• Prompt
Leave out the pictures and repeat the data exactly.

_ _ _ _

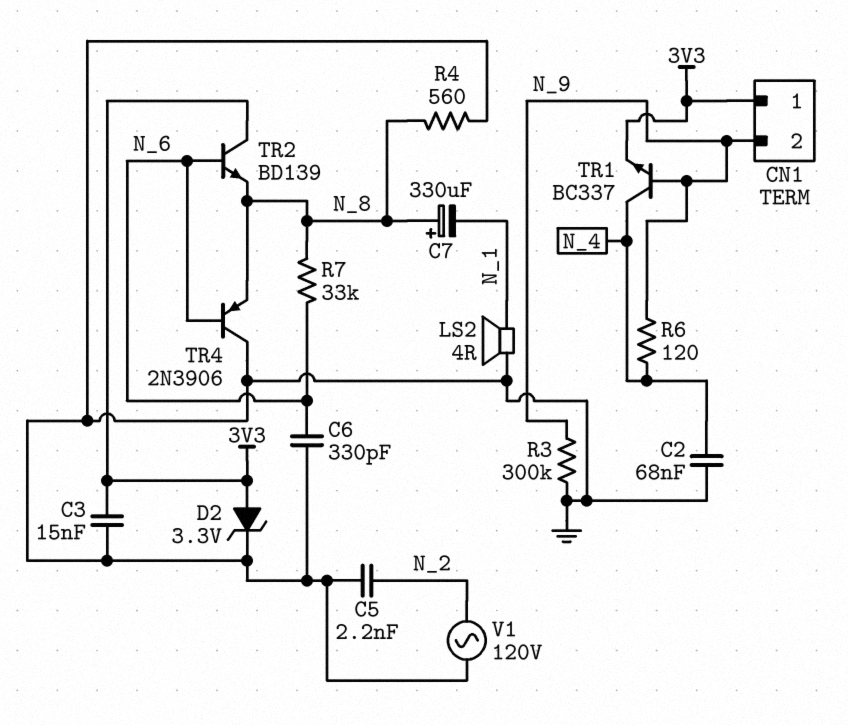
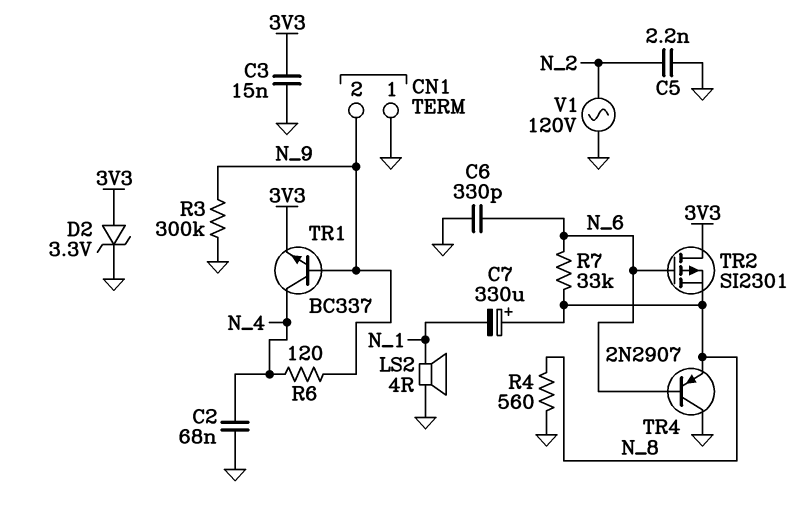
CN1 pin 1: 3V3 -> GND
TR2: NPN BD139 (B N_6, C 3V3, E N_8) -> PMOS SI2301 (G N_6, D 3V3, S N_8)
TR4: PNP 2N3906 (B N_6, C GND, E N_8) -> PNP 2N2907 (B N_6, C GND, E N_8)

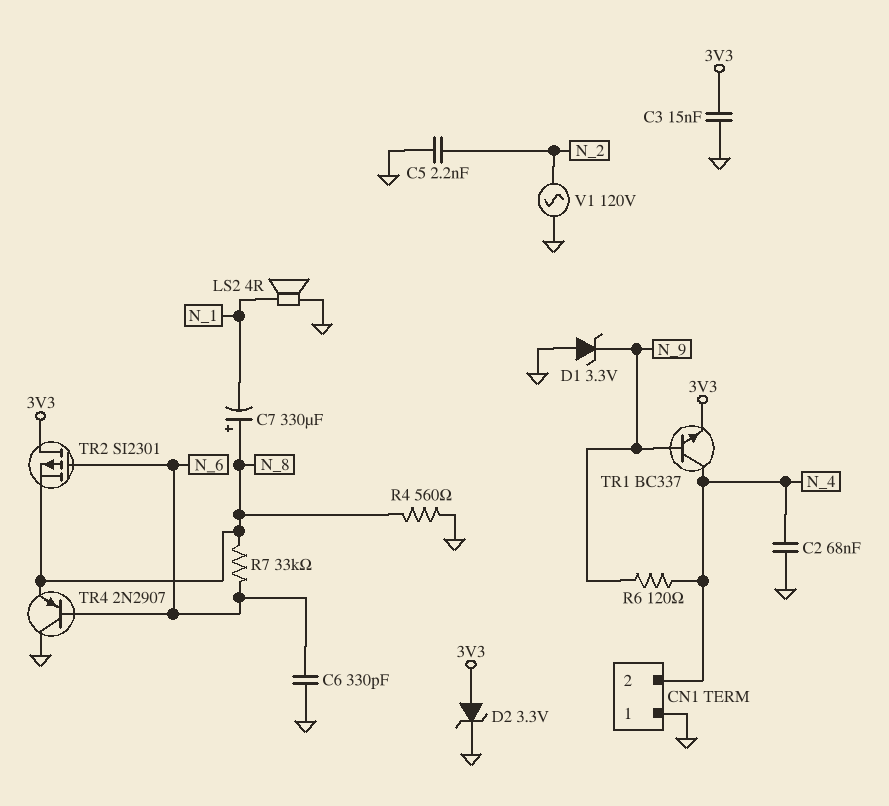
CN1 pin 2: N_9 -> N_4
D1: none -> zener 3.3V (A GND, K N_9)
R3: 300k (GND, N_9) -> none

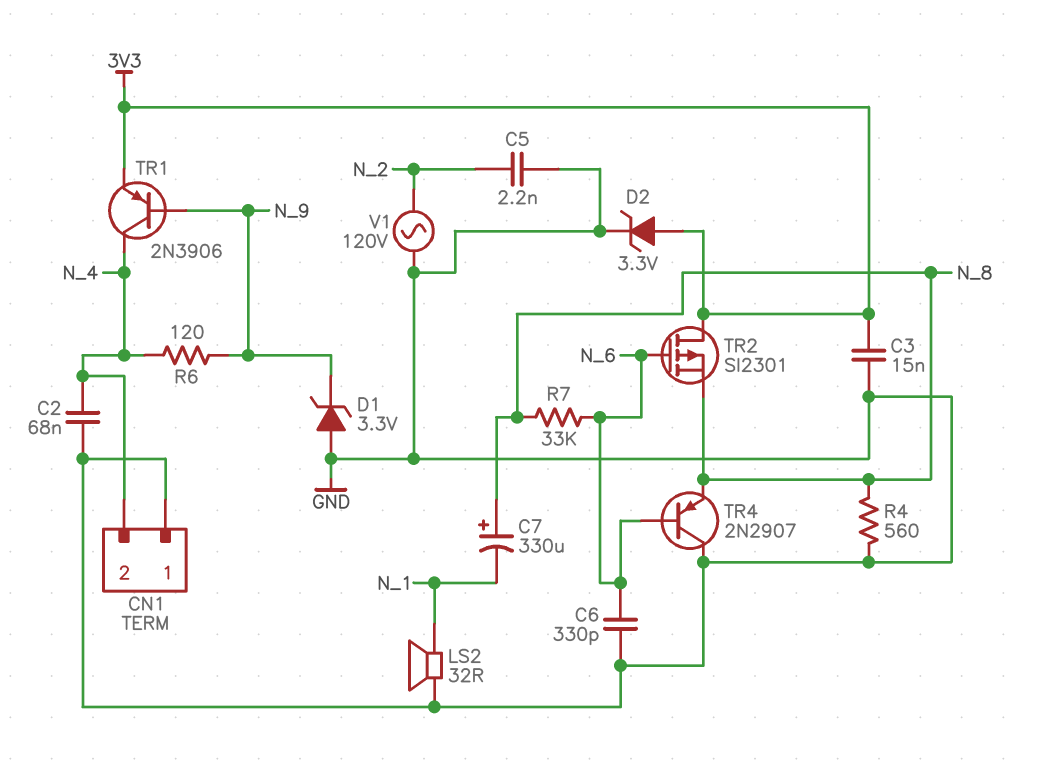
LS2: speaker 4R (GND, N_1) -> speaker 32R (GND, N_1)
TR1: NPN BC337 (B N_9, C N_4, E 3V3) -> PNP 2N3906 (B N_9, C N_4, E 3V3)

_ _ _ _

• Output below
CN1 pin 1: 3V3 -> GND
TR2: NPN BD139 (B N_6, C 3V3, E N_8) -> PMOS SI2301 (G N_6, D 3V3, S N_8)
TR4: PNP 2N3906 (B N_6, C GND, E N_8) -> PNP 2N2907 (B N_6, C GND, E N_8)

CN1 pin 2: N_9 -> N_4
D1: none -> zener 3.3V (A GND, K N_9)
R3: 300k (GND, N_9) -> none

LS2: speaker 4R (GND, N_1) -> speaker 32R (GND, N_1)
TR1: NPN BC337 (B N_9, C N_4, E 3V3) -> PNP 2N3906 (B N_9, C N_4, E 3V3)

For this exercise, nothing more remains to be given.